**TASK GOAL:**
In the material below, count the lines with the word "diode" and state that number only.

----------

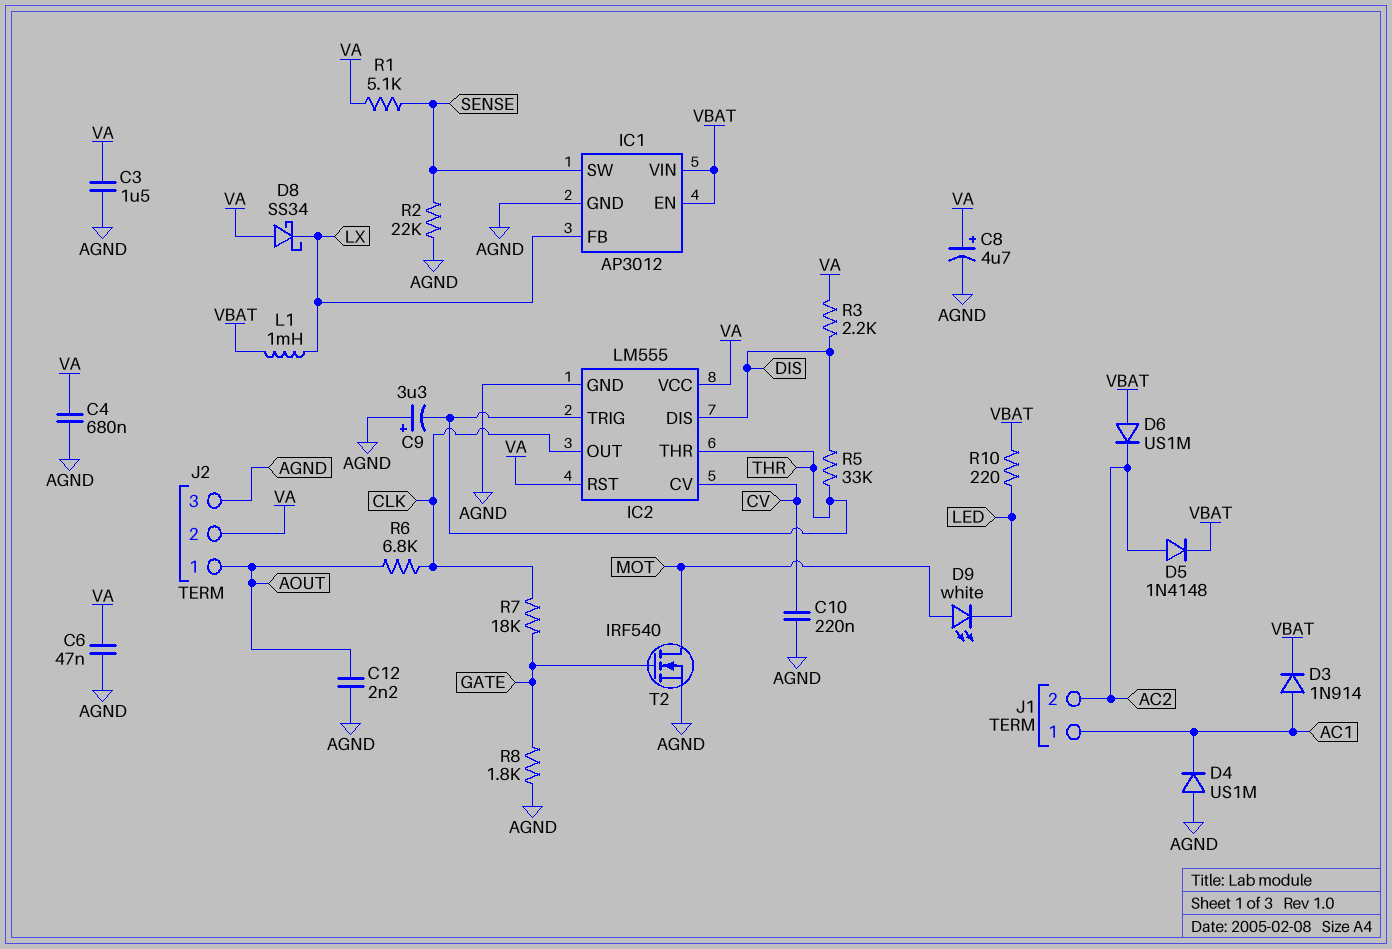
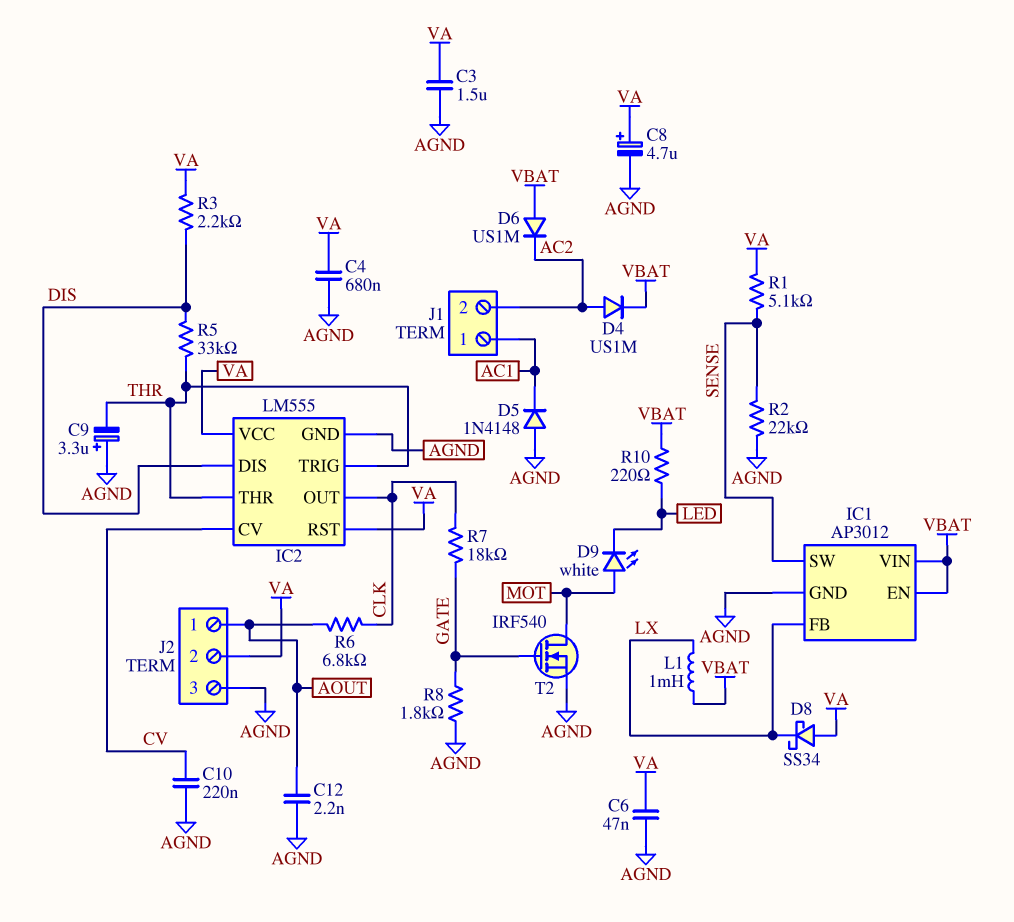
D3: diode 1N914 (A AC1, K VBAT) -> none
D4: diode US1M (A AGND, K AC1) -> diode US1M (A AC2, K VBAT)
D5: diode 1N4148 (A AC2, K VBAT) -> diode 1N4148 (A AGND, K AC1)

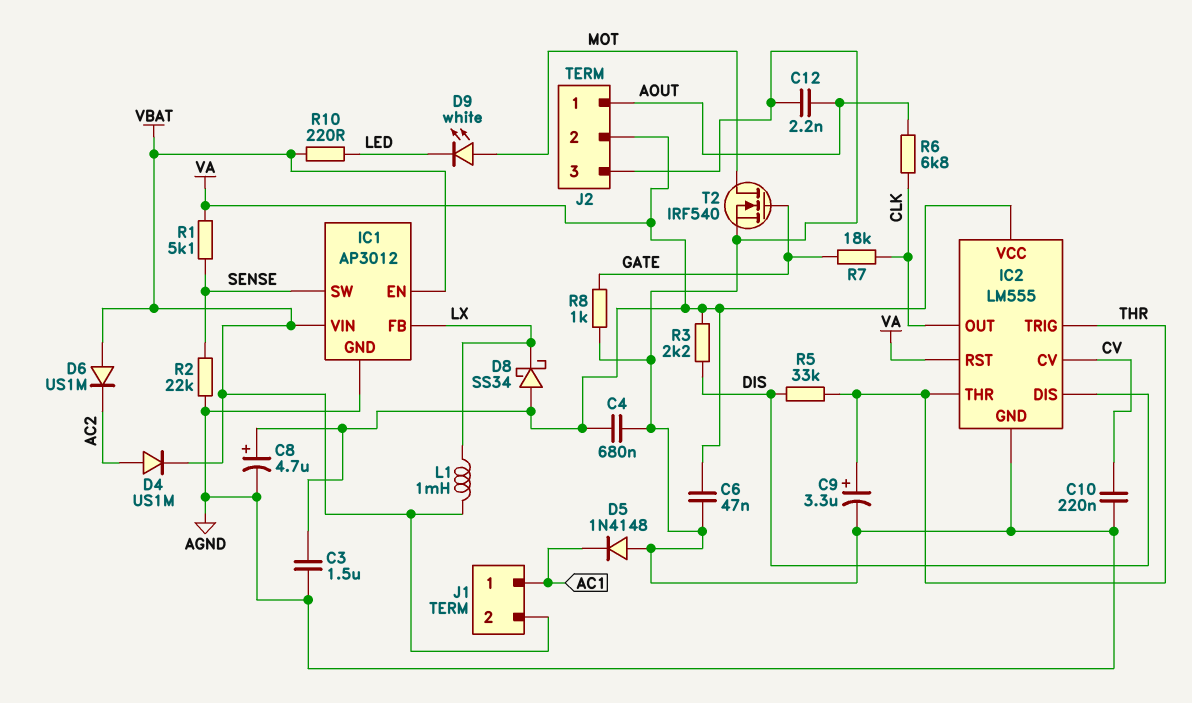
C9: 3.3uF (plus AGND, minus THR) -> 3.3uF (plus THR, minus AGND)
J1 pin 2: AC2 -> VBAT
R8: 1.8k (AGND, GATE) -> 1k (AGND, GATE)

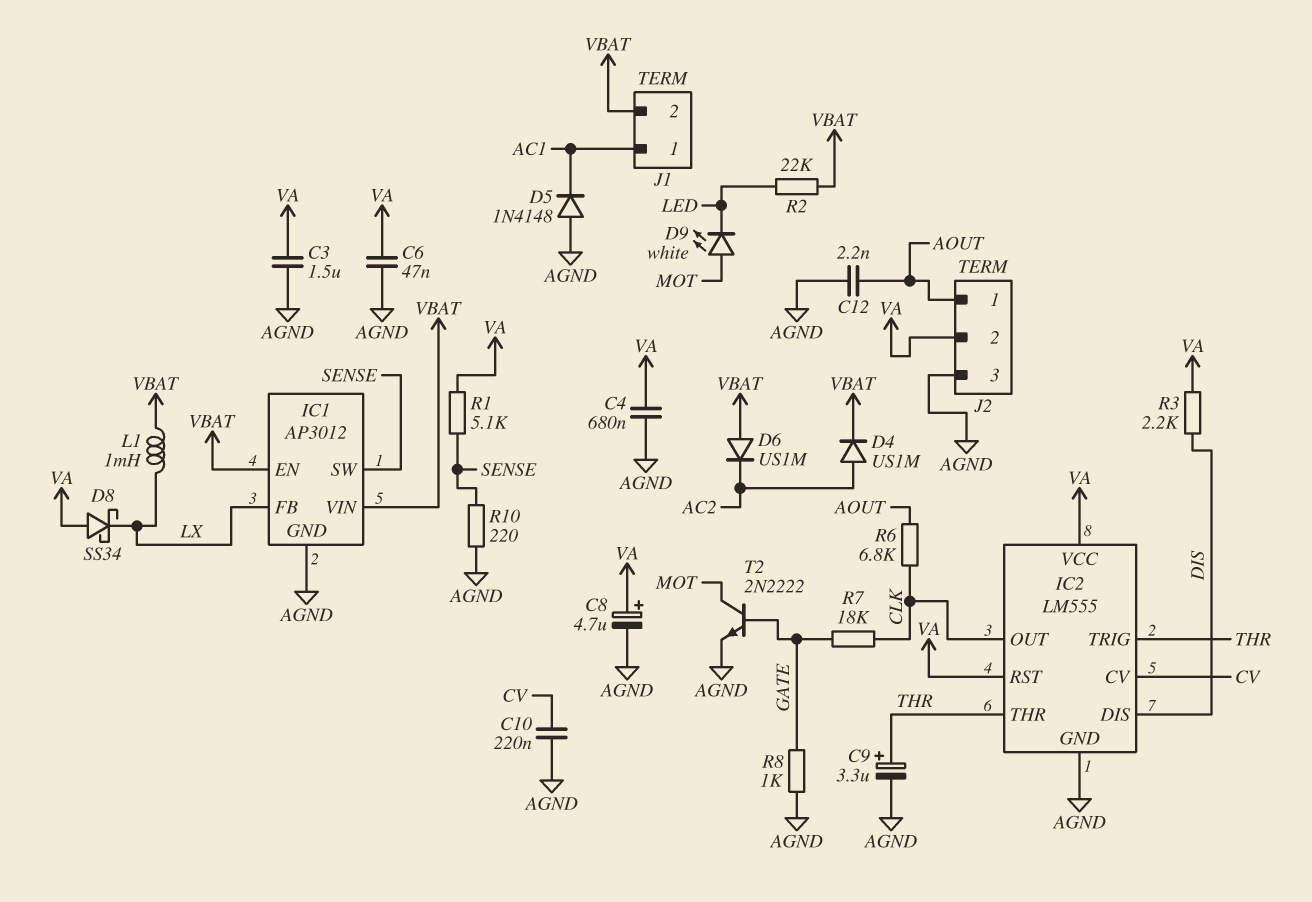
R2: 22k (AGND, SENSE) -> 22k (LED, VBAT)
R5: 33k (DIS, THR) -> none
R10: 220 (LED, VBAT) -> 220 (AGND, SENSE)
T2: NMOS IRF540 (G GATE, D MOT, S AGND) -> NPN 2N2222 (B GATE, C MOT, E AGND)

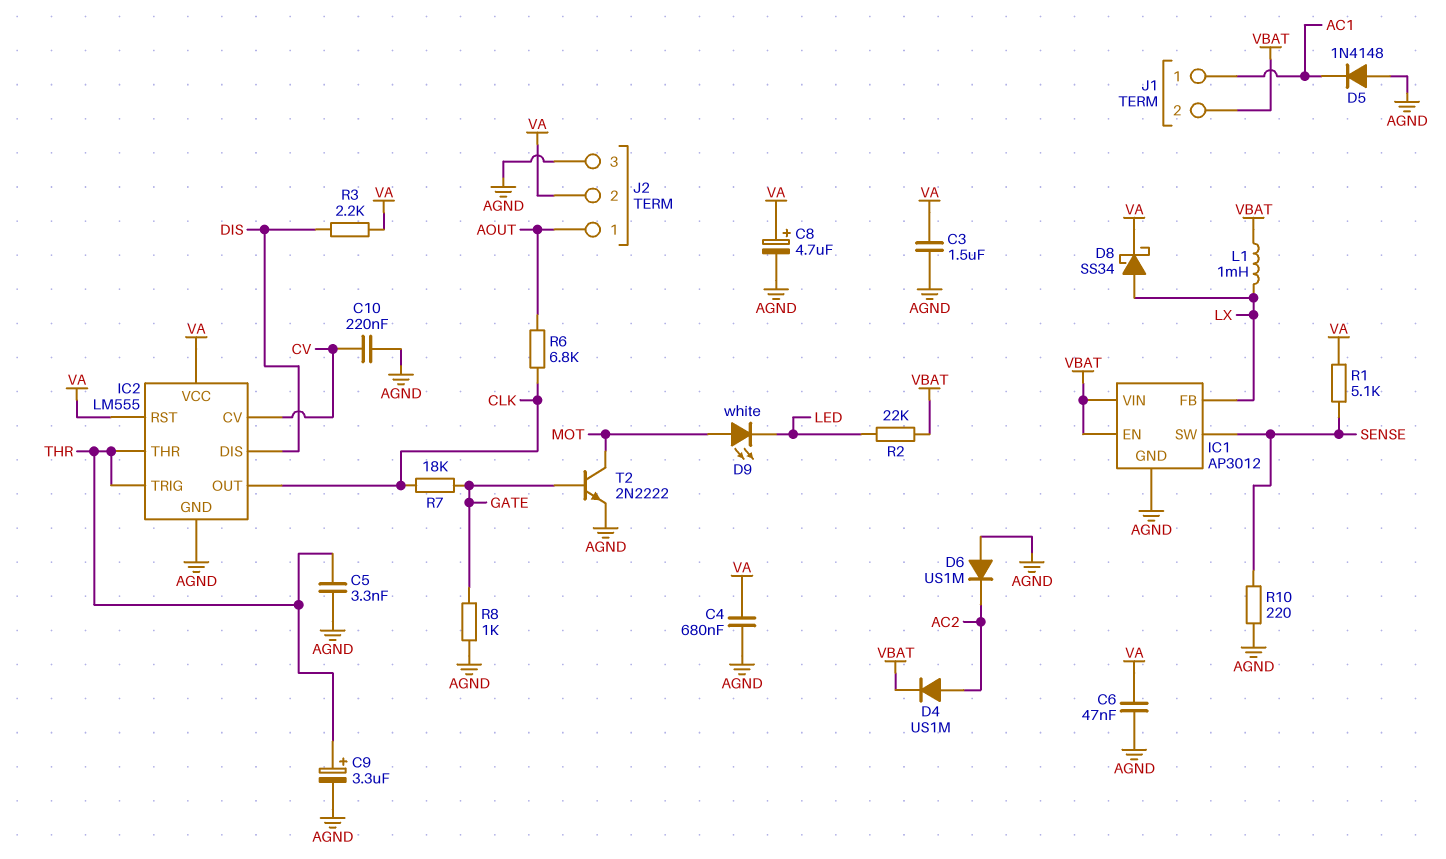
C5: none -> 3.3nF (AGND, THR)
C12: 2.2nF (AGND, AOUT) -> none
D6: diode US1M (A VBAT, K AC2) -> diode US1M (A AGND, K AC2)
D8: schottky SS34 (A VA, K LX) -> schottky SS34 (A LX, K VA)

----------

**ANSWER SECTION:**
4